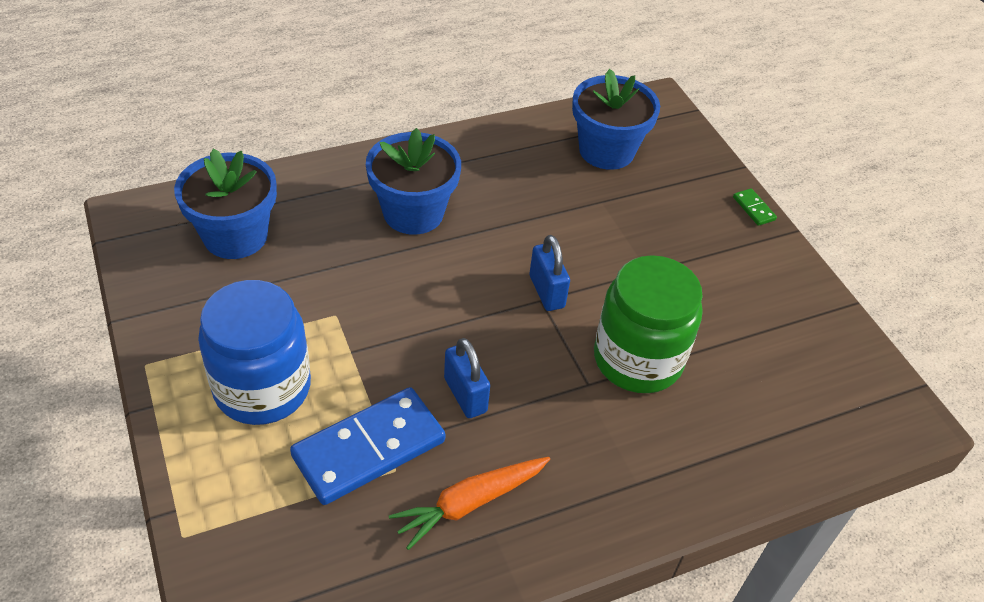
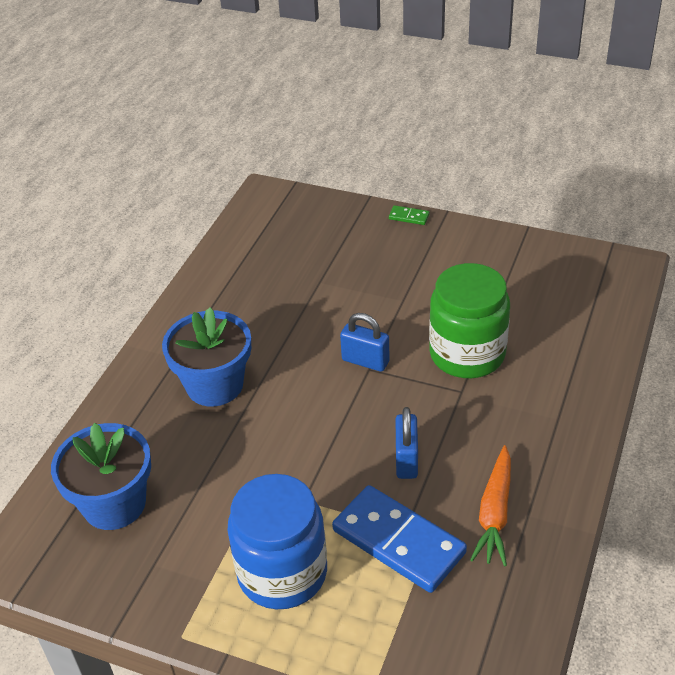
camera: 40 degrees left, 5 degrees down
blue domino [290,387,446,505] -> blue domino turned 60 degrees counterclockwise [332,485,467,593]
blue padlock [444,338,490,418] -> blue padlock turned 75 degrees clockwise [395,407,418,479]
blue flower pot [572,69,660,170] -> none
━━━━━━━━━━━━━━━━
Aim of the exercise: Set down the complete material exactly, but do not include the images.

Answer to this problem:
camera: 40 degrees left, 5 degrees down
blue domino [290,387,446,505] -> blue domino turned 60 degrees counterclockwise [332,485,467,593]
blue padlock [444,338,490,418] -> blue padlock turned 75 degrees clockwise [395,407,418,479]
blue flower pot [572,69,660,170] -> none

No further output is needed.